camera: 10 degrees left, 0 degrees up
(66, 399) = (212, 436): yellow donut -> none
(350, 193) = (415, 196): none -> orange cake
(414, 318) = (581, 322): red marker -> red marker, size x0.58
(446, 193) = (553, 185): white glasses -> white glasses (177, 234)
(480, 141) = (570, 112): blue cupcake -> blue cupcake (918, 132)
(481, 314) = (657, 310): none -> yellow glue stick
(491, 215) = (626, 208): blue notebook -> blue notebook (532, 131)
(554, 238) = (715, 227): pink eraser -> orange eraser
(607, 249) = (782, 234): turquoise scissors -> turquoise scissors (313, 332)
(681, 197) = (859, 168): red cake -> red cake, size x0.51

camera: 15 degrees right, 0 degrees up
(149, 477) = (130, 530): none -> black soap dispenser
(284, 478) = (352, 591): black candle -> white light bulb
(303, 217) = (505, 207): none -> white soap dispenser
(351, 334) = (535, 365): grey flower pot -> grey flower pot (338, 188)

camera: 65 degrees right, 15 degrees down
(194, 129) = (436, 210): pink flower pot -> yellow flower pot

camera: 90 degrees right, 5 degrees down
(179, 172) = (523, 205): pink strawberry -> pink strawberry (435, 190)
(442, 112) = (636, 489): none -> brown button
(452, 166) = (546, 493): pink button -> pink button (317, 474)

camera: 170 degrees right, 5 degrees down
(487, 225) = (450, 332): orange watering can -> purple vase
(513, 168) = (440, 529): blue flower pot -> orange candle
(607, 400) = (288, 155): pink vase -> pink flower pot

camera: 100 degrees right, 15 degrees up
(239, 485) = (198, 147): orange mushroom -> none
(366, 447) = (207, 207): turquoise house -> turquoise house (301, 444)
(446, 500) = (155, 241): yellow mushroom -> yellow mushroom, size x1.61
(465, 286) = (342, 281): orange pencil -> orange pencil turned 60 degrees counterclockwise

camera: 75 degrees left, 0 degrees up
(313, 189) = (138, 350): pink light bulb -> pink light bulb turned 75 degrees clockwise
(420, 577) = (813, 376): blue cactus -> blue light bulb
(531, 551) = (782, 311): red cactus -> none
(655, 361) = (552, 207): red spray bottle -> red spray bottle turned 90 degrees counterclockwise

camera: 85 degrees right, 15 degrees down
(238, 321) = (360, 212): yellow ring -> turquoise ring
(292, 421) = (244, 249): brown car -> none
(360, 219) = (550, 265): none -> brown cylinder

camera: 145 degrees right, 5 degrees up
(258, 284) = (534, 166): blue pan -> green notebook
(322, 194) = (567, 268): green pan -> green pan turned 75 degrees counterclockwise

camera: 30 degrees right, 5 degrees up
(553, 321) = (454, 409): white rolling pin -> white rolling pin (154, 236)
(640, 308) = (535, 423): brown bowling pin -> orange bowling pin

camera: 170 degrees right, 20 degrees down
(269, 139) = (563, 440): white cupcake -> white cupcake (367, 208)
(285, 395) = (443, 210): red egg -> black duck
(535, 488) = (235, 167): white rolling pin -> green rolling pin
________________________________________
_TRY IT:_ Above are some records; copy exactly the lines from the one with "(452, 166) = (546, 493): pink" through the one with "(239, 485) = (198, 147): orange", both included, and no others.

_ANSWER SECTION:_
(452, 166) = (546, 493): pink button -> pink button (317, 474)

camera: 170 degrees right, 5 degrees down
(487, 225) = (450, 332): orange watering can -> purple vase
(513, 168) = (440, 529): blue flower pot -> orange candle
(607, 400) = (288, 155): pink vase -> pink flower pot

camera: 100 degrees right, 15 degrees up
(239, 485) = (198, 147): orange mushroom -> none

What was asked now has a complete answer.